In the copy, keep every word of the data below and none of its pictures.
____ Information shown
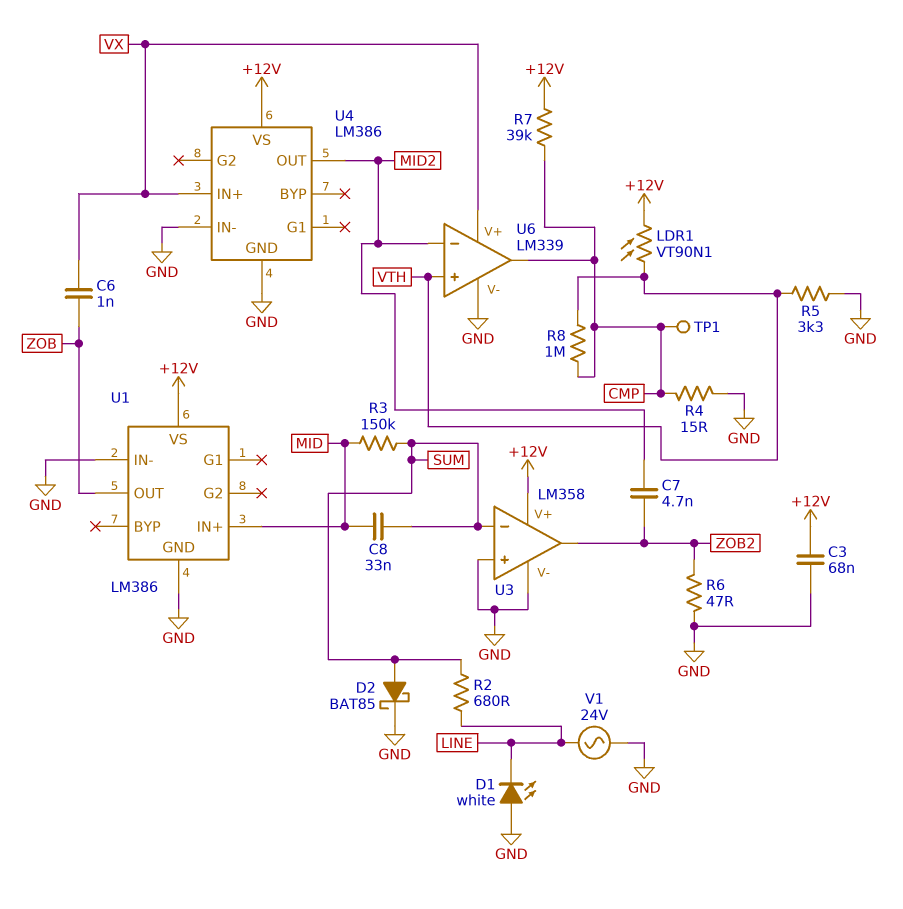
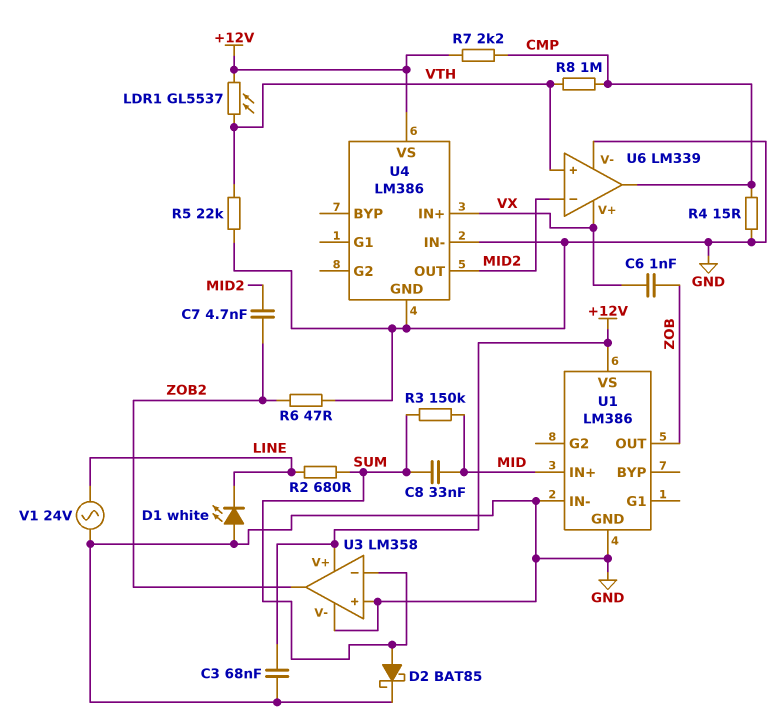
LDR1: VT90N1 (+12V, VTH) -> GL5537 (+12V, VTH)
R5: 3.3k (GND, VTH) -> 22k (GND, VTH)
R7: 39k (+12V, CMP) -> 2.2k (+12V, CMP)
TP1: test point (CMP) -> none

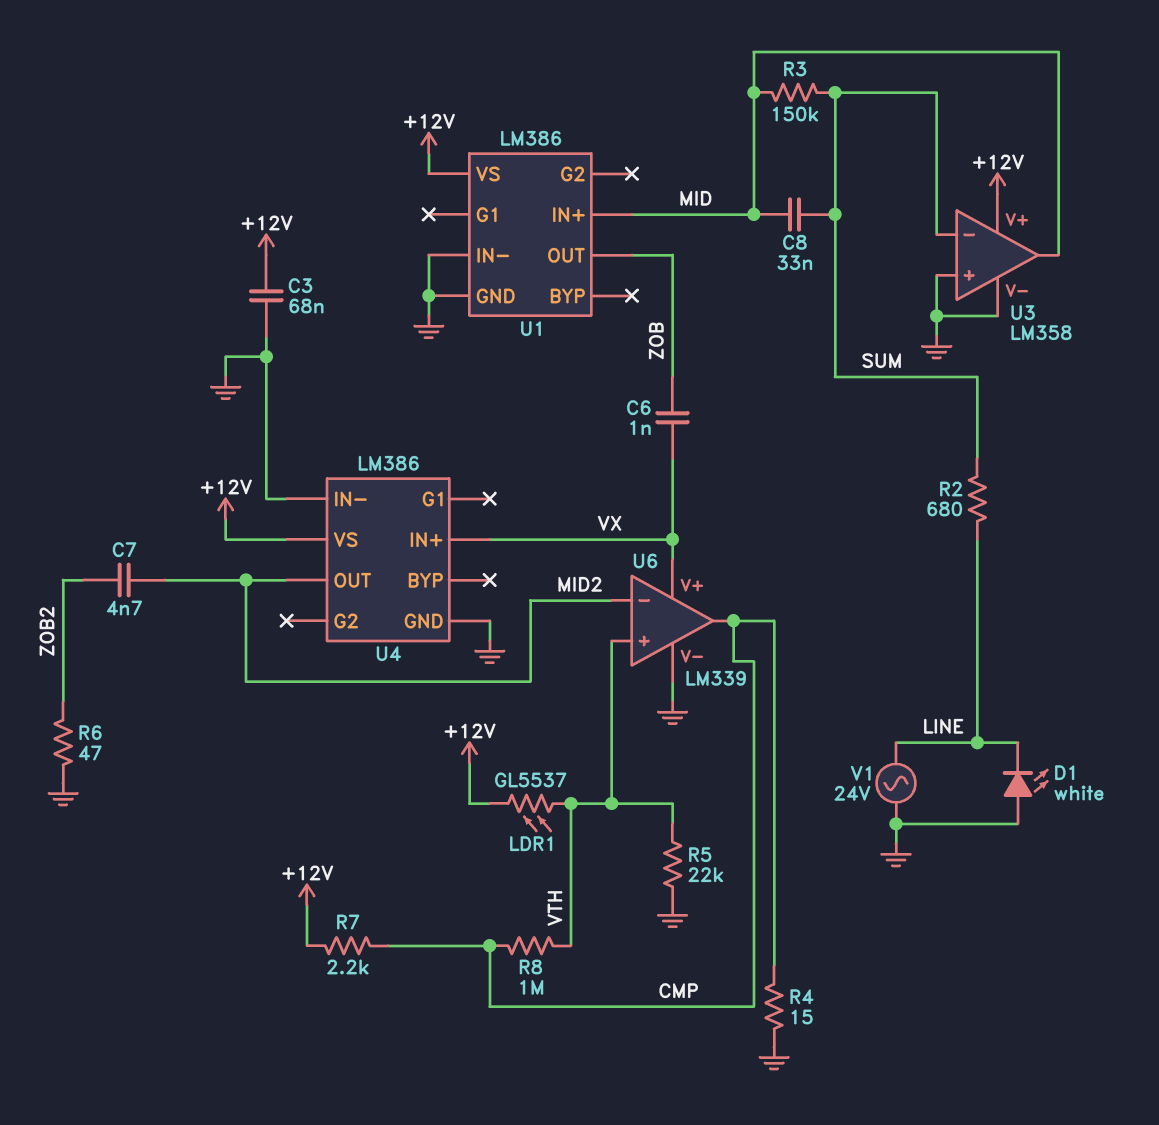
D2: schottky BAT85 (A SUM, K GND) -> none
U3 pin out: ZOB2 -> MID

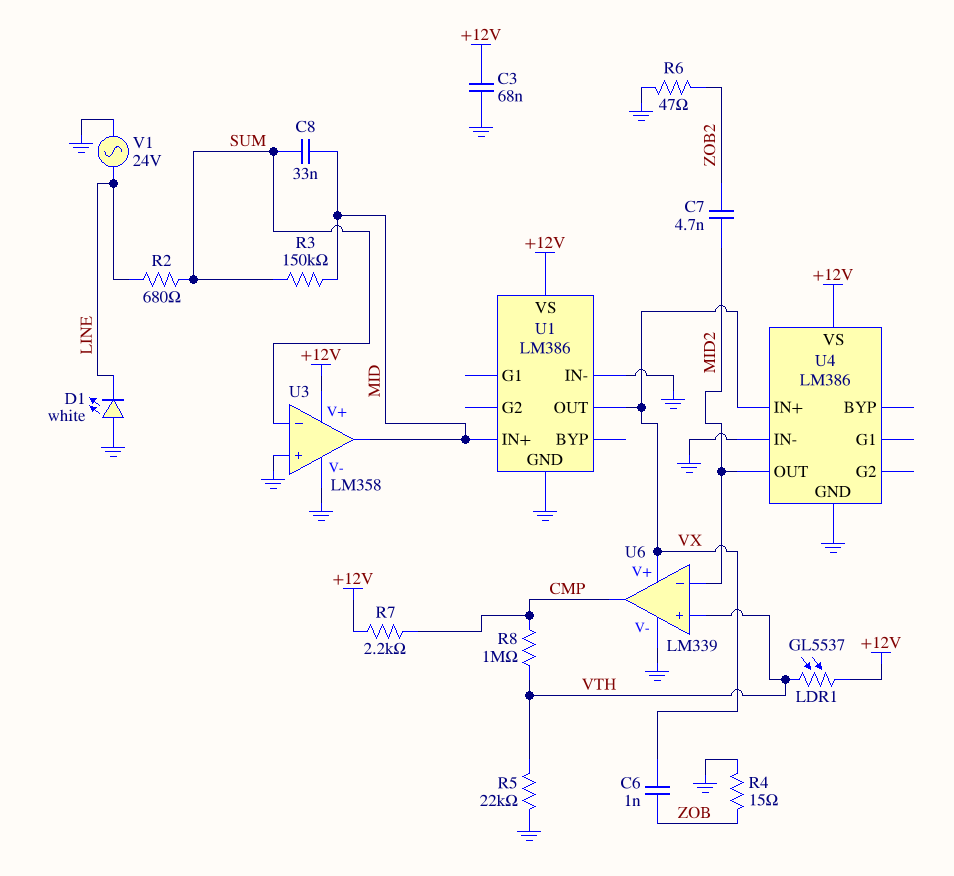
R4: 15 (CMP, GND) -> 15 (GND, ZOB)
U1 pin OUT: ZOB -> VX

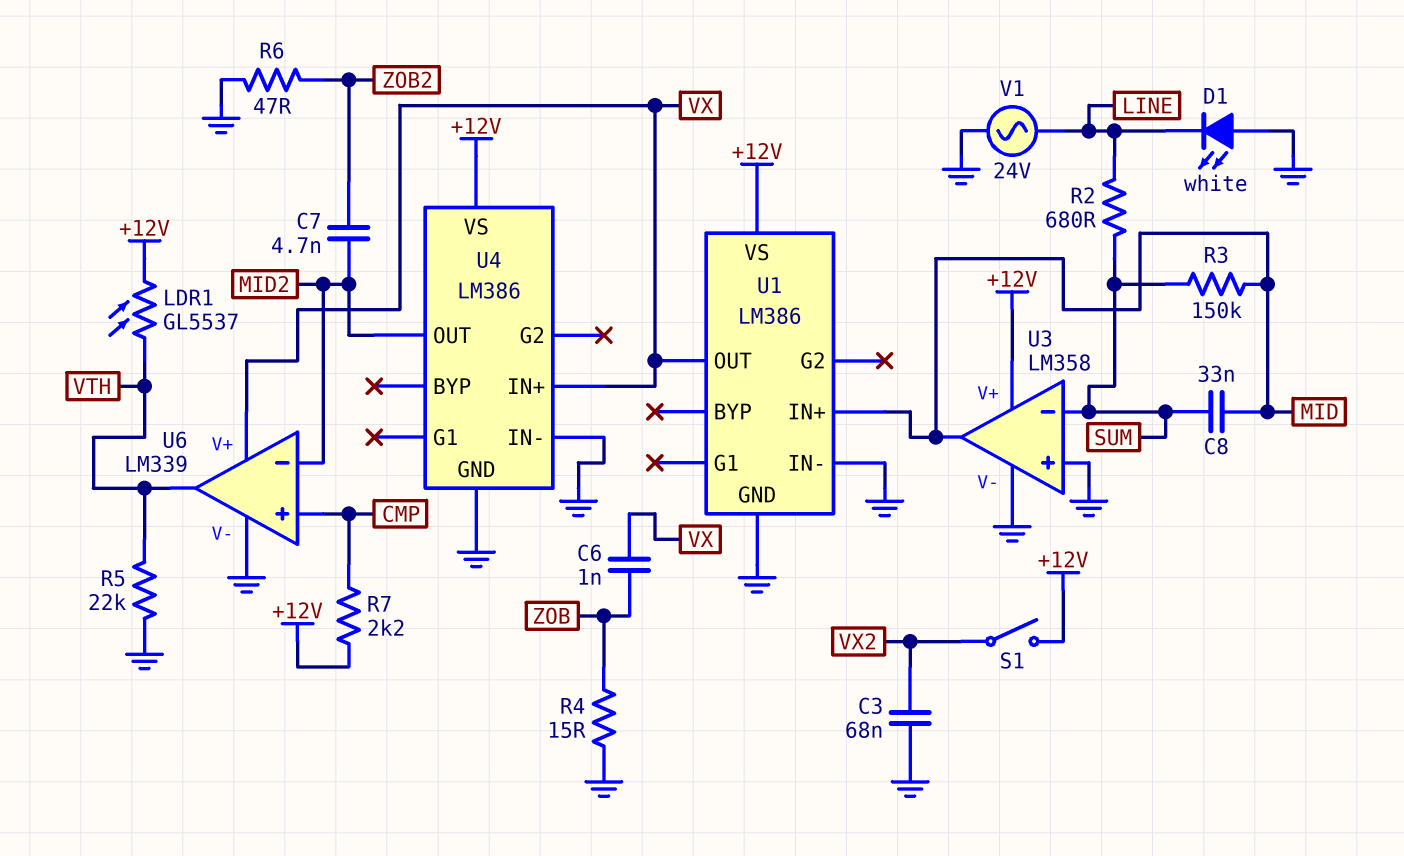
C3: 68nF (+12V, GND) -> 68nF (GND, VX2)
R8: 1M (CMP, VTH) -> none
S1: none -> switch (+12V, VX2)
U6 pin in+: VTH -> CMP
U6 pin out: CMP -> VTH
________
Answer =>
LDR1: VT90N1 (+12V, VTH) -> GL5537 (+12V, VTH)
R5: 3.3k (GND, VTH) -> 22k (GND, VTH)
R7: 39k (+12V, CMP) -> 2.2k (+12V, CMP)
TP1: test point (CMP) -> none

D2: schottky BAT85 (A SUM, K GND) -> none
U3 pin out: ZOB2 -> MID

R4: 15 (CMP, GND) -> 15 (GND, ZOB)
U1 pin OUT: ZOB -> VX

C3: 68nF (+12V, GND) -> 68nF (GND, VX2)
R8: 1M (CMP, VTH) -> none
S1: none -> switch (+12V, VX2)
U6 pin in+: VTH -> CMP
U6 pin out: CMP -> VTH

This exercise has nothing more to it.